Your instructions - Would you go through the records below and copy each line with the string "minus"?

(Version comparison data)
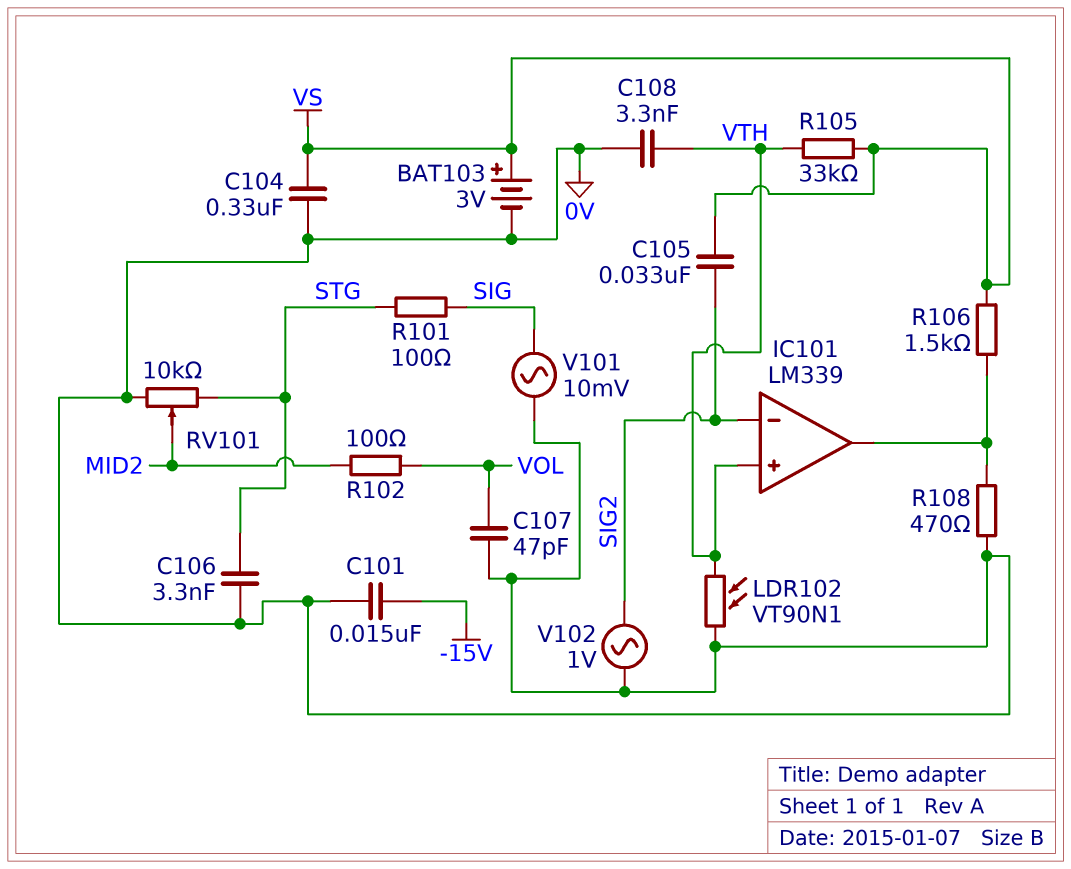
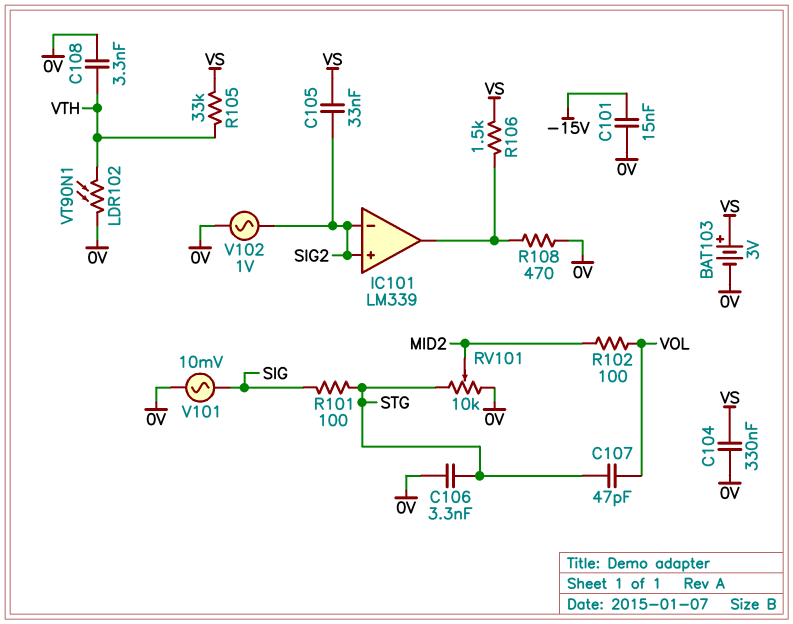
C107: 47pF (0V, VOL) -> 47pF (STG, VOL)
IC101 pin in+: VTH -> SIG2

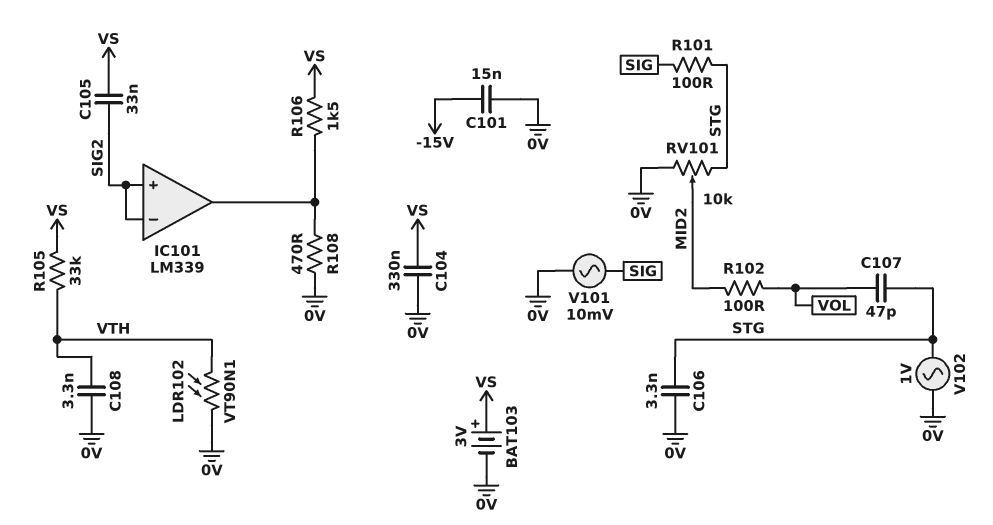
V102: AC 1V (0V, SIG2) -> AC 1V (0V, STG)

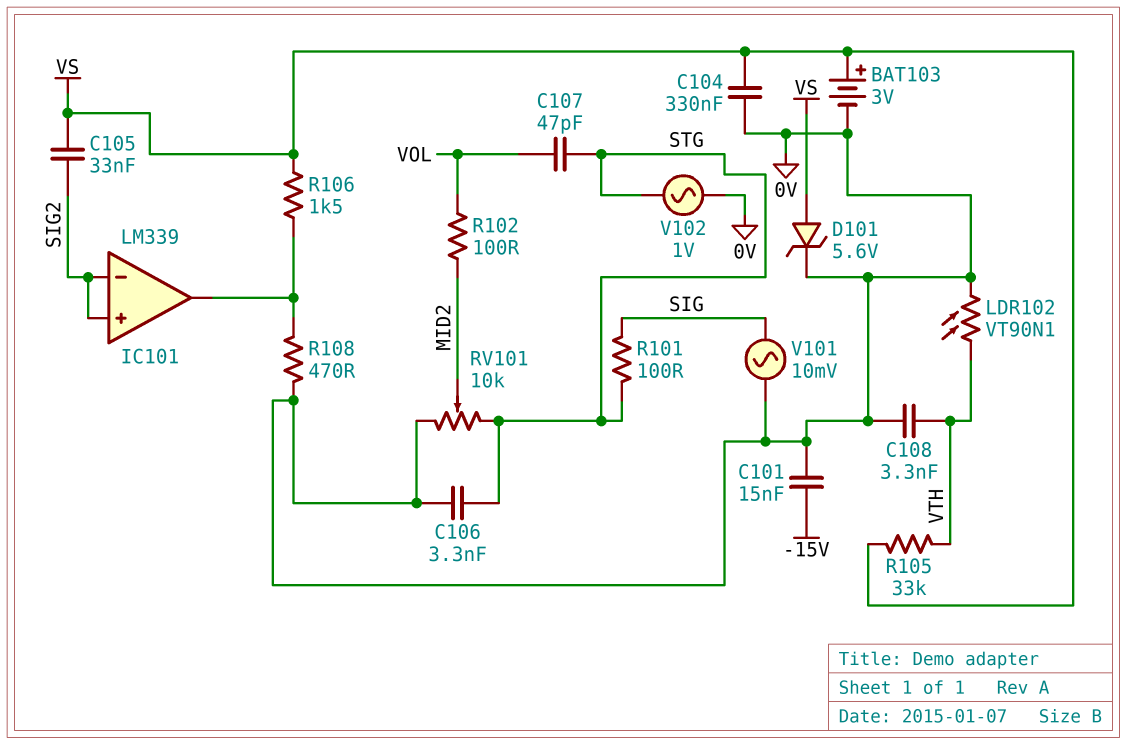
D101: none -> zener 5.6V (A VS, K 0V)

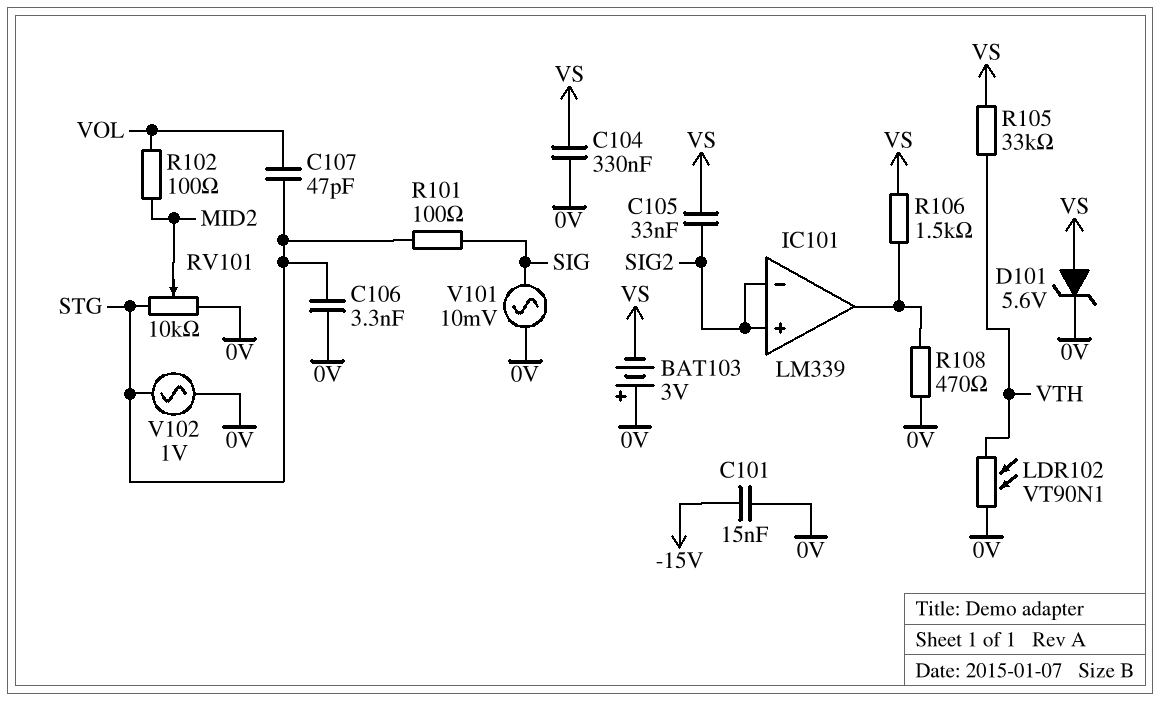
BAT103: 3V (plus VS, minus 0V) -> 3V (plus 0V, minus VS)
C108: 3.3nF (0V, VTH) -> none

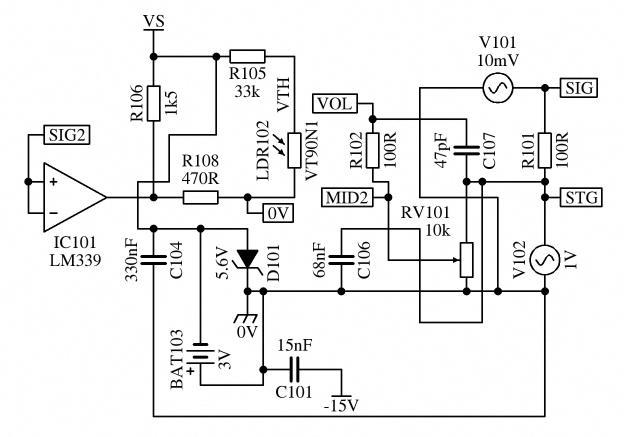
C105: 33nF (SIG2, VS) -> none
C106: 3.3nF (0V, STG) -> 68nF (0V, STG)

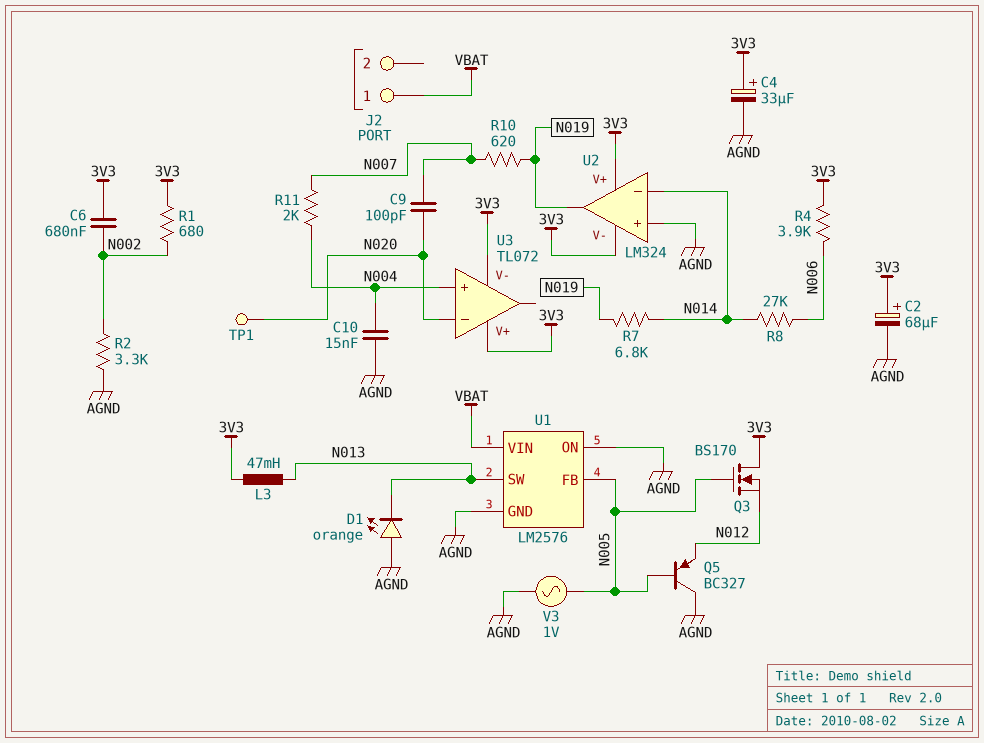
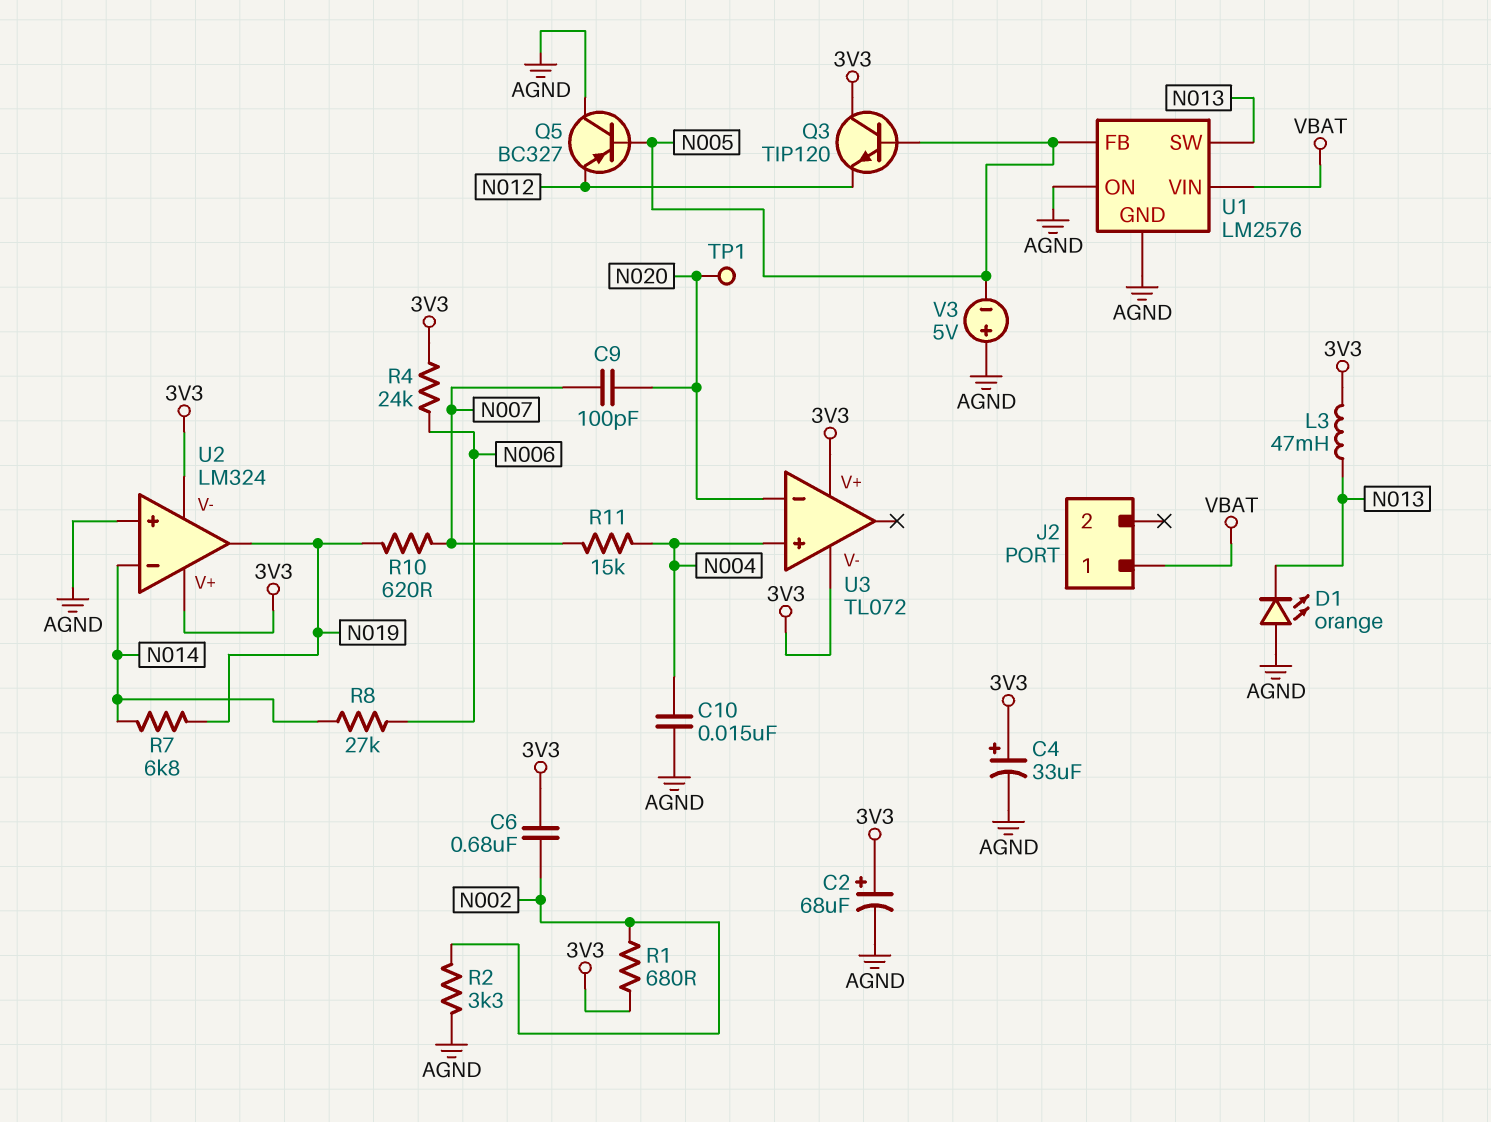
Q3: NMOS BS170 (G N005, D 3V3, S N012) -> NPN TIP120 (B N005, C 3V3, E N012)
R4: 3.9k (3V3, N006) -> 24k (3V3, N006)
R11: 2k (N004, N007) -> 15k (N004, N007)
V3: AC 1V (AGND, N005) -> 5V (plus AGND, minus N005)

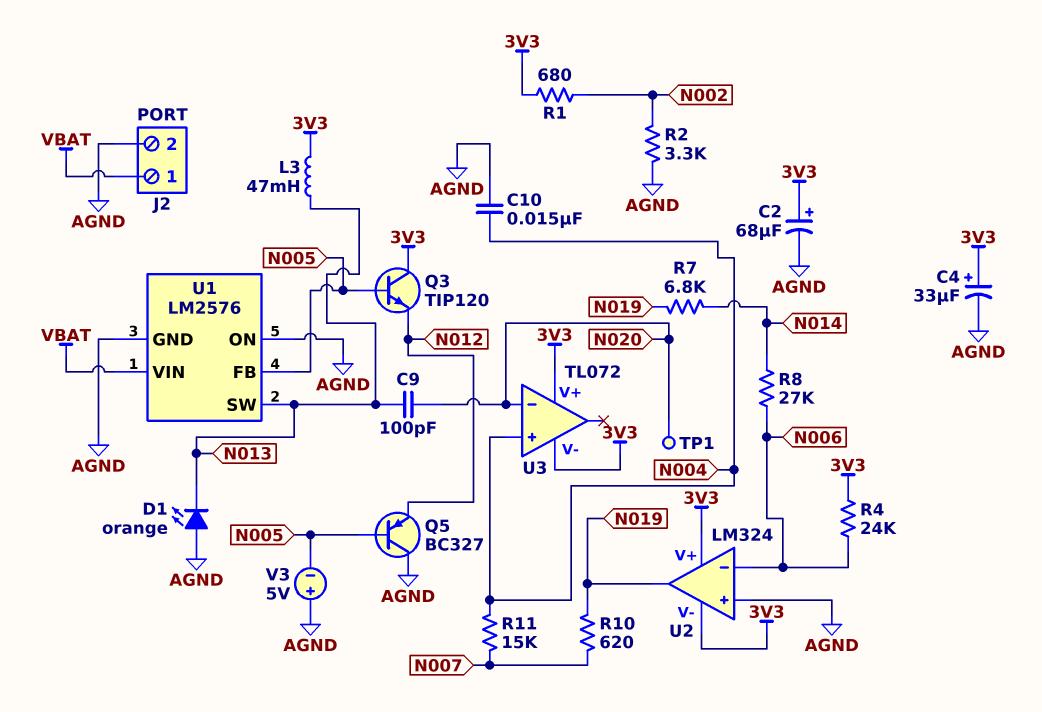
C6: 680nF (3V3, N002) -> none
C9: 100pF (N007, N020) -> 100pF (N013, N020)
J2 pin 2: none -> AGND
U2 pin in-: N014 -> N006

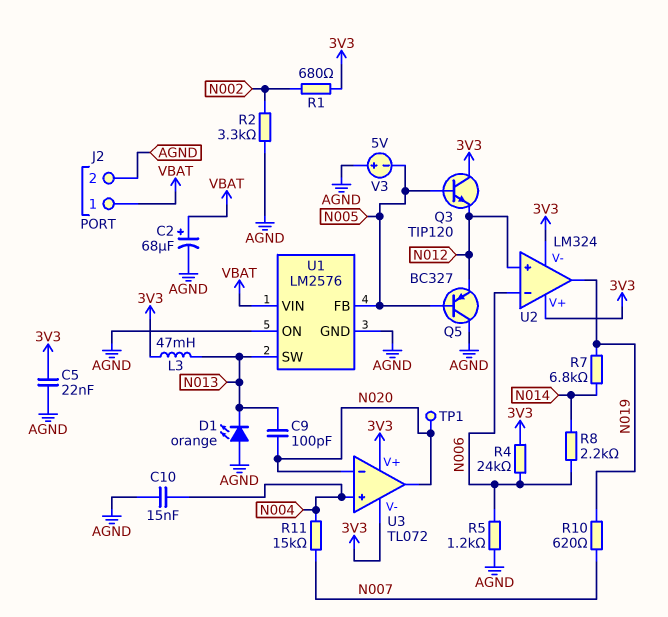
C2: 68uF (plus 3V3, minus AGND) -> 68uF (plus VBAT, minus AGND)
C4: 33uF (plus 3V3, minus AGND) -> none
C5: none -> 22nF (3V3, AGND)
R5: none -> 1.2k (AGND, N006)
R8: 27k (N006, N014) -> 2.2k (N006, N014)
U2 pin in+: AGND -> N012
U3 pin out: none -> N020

Answer to this task -
BAT103: 3V (plus VS, minus 0V) -> 3V (plus 0V, minus VS)
V3: AC 1V (AGND, N005) -> 5V (plus AGND, minus N005)
C2: 68uF (plus 3V3, minus AGND) -> 68uF (plus VBAT, minus AGND)
C4: 33uF (plus 3V3, minus AGND) -> none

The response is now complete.